## PROMPT
From the records below, please repeat exactly the line that has "U2 pin RB7: N001 -> none", the line that has "R6: 6.2k (SIG8, SIG10) -> 3.6k (SIG8, SIG10)", and every line between them, and nothing else.

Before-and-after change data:
• • • • • • •
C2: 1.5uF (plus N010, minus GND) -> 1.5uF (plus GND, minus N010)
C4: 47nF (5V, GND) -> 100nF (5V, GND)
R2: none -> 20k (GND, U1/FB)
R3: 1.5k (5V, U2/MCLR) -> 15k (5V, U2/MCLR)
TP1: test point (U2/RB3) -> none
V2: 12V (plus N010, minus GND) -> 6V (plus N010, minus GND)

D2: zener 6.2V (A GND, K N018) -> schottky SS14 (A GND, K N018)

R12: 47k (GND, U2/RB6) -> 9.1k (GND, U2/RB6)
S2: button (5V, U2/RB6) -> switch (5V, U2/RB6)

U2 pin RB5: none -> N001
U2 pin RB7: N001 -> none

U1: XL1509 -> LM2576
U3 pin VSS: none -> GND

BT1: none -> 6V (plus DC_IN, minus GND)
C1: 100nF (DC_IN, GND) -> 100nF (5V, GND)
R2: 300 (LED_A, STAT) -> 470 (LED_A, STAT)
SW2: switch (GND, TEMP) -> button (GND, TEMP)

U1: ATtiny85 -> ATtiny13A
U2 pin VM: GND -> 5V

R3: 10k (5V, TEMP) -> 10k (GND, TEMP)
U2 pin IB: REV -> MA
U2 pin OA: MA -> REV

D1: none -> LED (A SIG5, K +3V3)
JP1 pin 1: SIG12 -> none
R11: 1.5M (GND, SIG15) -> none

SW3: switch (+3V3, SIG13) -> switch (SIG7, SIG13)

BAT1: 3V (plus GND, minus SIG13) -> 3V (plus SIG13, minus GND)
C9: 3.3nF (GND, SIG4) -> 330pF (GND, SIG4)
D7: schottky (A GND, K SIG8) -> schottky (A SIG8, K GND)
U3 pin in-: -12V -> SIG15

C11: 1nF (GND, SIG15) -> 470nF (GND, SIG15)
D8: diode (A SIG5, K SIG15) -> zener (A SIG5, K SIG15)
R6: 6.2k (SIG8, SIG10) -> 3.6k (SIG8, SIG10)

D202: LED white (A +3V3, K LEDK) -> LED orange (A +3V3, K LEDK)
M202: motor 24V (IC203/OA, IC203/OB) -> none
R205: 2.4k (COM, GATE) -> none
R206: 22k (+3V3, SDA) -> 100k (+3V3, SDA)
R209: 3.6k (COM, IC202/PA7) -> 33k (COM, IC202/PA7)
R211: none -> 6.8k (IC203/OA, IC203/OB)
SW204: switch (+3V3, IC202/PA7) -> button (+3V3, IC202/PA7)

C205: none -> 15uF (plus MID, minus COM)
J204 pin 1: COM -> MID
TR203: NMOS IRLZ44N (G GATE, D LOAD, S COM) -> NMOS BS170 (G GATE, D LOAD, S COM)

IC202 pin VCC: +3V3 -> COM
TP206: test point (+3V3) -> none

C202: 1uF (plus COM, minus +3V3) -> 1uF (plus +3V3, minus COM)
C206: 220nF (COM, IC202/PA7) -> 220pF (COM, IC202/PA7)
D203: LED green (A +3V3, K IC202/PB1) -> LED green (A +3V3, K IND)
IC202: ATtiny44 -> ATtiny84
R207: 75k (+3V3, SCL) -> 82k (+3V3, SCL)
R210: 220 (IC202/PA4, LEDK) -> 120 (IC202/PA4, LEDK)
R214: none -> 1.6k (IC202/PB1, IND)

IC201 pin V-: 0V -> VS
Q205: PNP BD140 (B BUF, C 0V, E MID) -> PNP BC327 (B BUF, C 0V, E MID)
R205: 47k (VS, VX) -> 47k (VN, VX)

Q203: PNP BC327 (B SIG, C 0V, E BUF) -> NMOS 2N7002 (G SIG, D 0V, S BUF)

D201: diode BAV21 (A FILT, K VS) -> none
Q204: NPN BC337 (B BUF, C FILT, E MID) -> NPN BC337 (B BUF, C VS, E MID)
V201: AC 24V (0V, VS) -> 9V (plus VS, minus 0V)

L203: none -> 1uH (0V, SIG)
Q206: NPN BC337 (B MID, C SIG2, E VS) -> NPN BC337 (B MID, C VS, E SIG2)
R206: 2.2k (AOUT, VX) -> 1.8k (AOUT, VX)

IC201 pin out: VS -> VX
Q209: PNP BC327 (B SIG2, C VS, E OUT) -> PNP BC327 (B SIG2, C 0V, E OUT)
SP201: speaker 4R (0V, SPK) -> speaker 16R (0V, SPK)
• • • • • • •
## ANSWER SECTION
U2 pin RB7: N001 -> none

U1: XL1509 -> LM2576
U3 pin VSS: none -> GND

BT1: none -> 6V (plus DC_IN, minus GND)
C1: 100nF (DC_IN, GND) -> 100nF (5V, GND)
R2: 300 (LED_A, STAT) -> 470 (LED_A, STAT)
SW2: switch (GND, TEMP) -> button (GND, TEMP)

U1: ATtiny85 -> ATtiny13A
U2 pin VM: GND -> 5V

R3: 10k (5V, TEMP) -> 10k (GND, TEMP)
U2 pin IB: REV -> MA
U2 pin OA: MA -> REV

D1: none -> LED (A SIG5, K +3V3)
JP1 pin 1: SIG12 -> none
R11: 1.5M (GND, SIG15) -> none

SW3: switch (+3V3, SIG13) -> switch (SIG7, SIG13)

BAT1: 3V (plus GND, minus SIG13) -> 3V (plus SIG13, minus GND)
C9: 3.3nF (GND, SIG4) -> 330pF (GND, SIG4)
D7: schottky (A GND, K SIG8) -> schottky (A SIG8, K GND)
U3 pin in-: -12V -> SIG15

C11: 1nF (GND, SIG15) -> 470nF (GND, SIG15)
D8: diode (A SIG5, K SIG15) -> zener (A SIG5, K SIG15)
R6: 6.2k (SIG8, SIG10) -> 3.6k (SIG8, SIG10)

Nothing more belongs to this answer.